● ASSIGNED TASK
Return each line of the data below exactly, omitting any pictures.

● EXTRACTED INFORMATION

______________________________

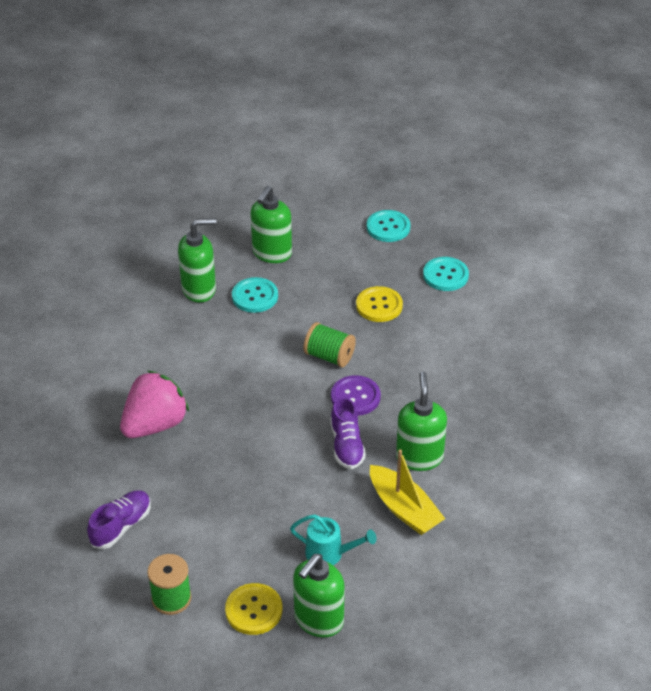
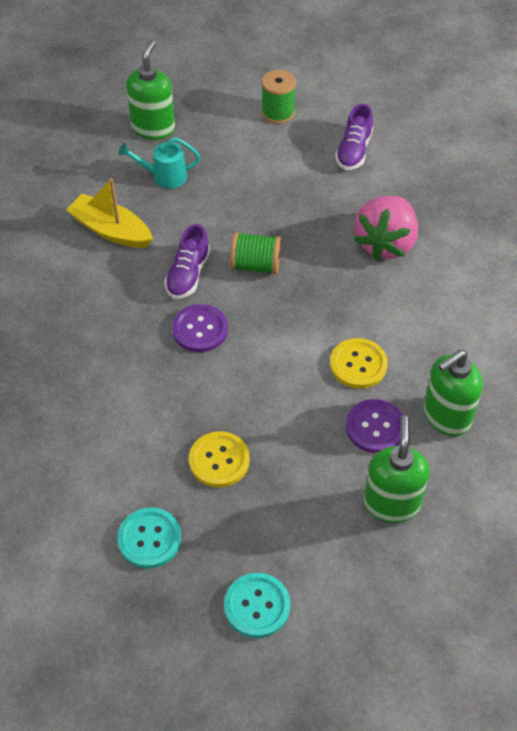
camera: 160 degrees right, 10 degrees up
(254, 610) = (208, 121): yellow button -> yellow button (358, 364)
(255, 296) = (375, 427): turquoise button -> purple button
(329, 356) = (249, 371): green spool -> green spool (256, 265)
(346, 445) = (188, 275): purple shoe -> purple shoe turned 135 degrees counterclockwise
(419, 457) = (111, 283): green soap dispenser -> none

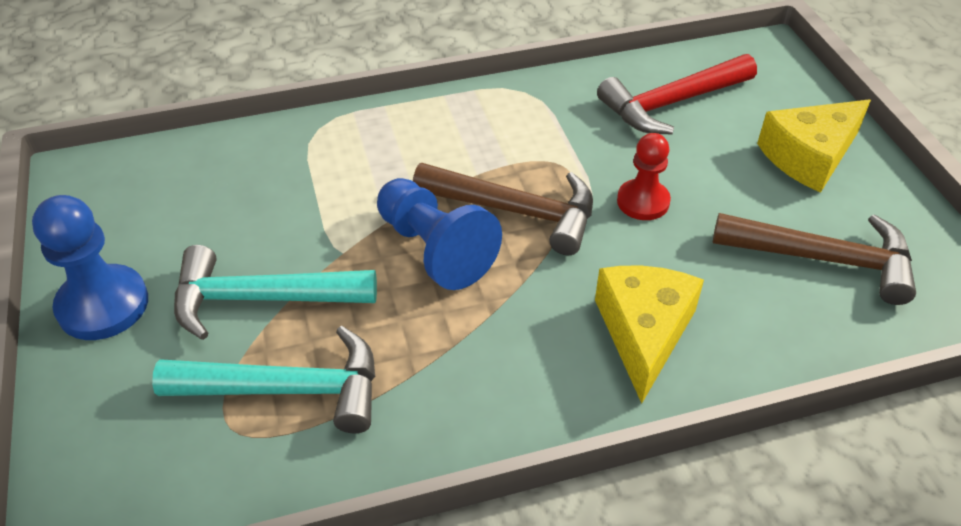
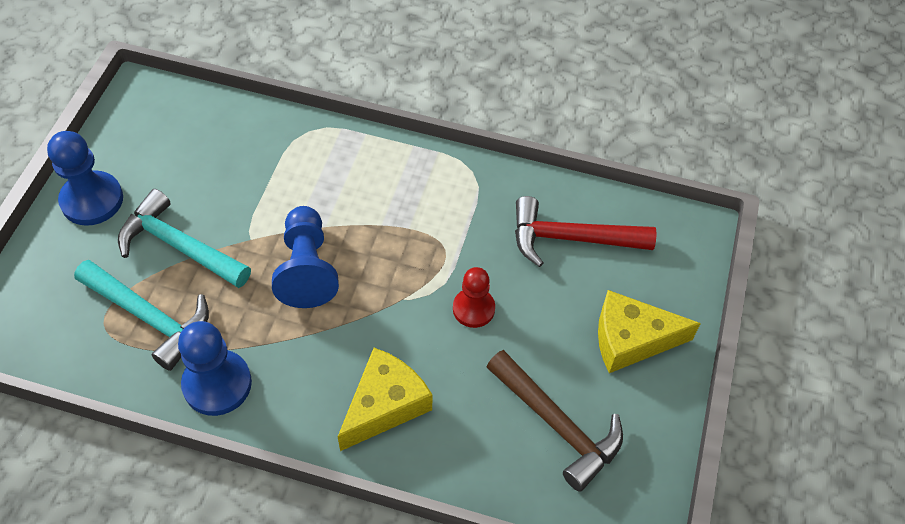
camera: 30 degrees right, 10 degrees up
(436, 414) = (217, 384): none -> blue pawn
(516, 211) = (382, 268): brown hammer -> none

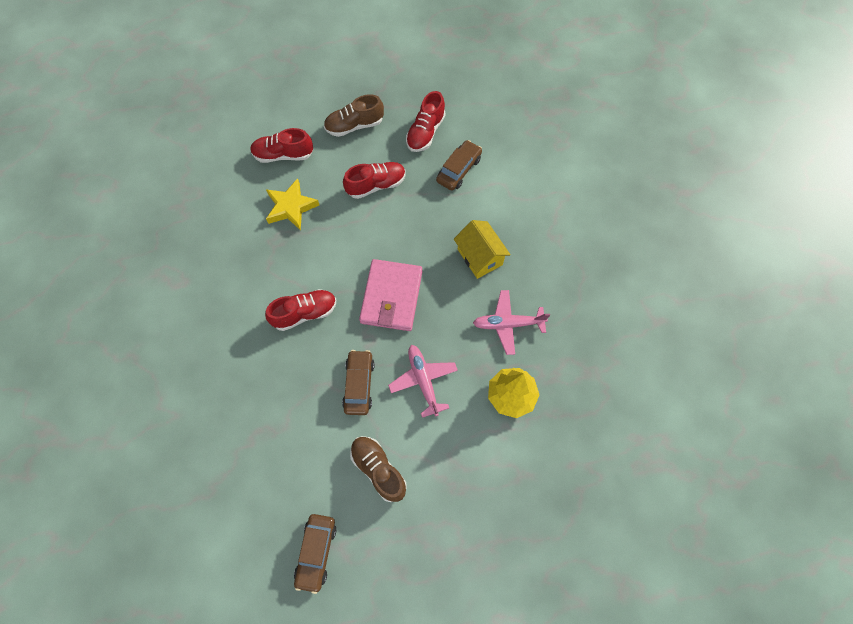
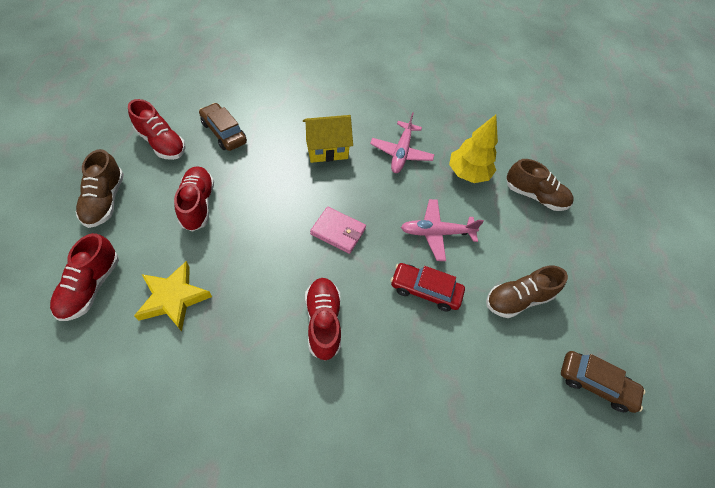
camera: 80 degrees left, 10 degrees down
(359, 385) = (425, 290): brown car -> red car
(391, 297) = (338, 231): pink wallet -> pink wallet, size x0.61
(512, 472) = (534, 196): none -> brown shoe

______________________________

● EXERCISE SOLUTION
camera: 160 degrees right, 10 degrees up
(254, 610) = (208, 121): yellow button -> yellow button (358, 364)
(255, 296) = (375, 427): turquoise button -> purple button
(329, 356) = (249, 371): green spool -> green spool (256, 265)
(346, 445) = (188, 275): purple shoe -> purple shoe turned 135 degrees counterclockwise
(419, 457) = (111, 283): green soap dispenser -> none

camera: 30 degrees right, 10 degrees up
(436, 414) = (217, 384): none -> blue pawn
(516, 211) = (382, 268): brown hammer -> none

camera: 80 degrees left, 10 degrees down
(359, 385) = (425, 290): brown car -> red car
(391, 297) = (338, 231): pink wallet -> pink wallet, size x0.61
(512, 472) = (534, 196): none -> brown shoe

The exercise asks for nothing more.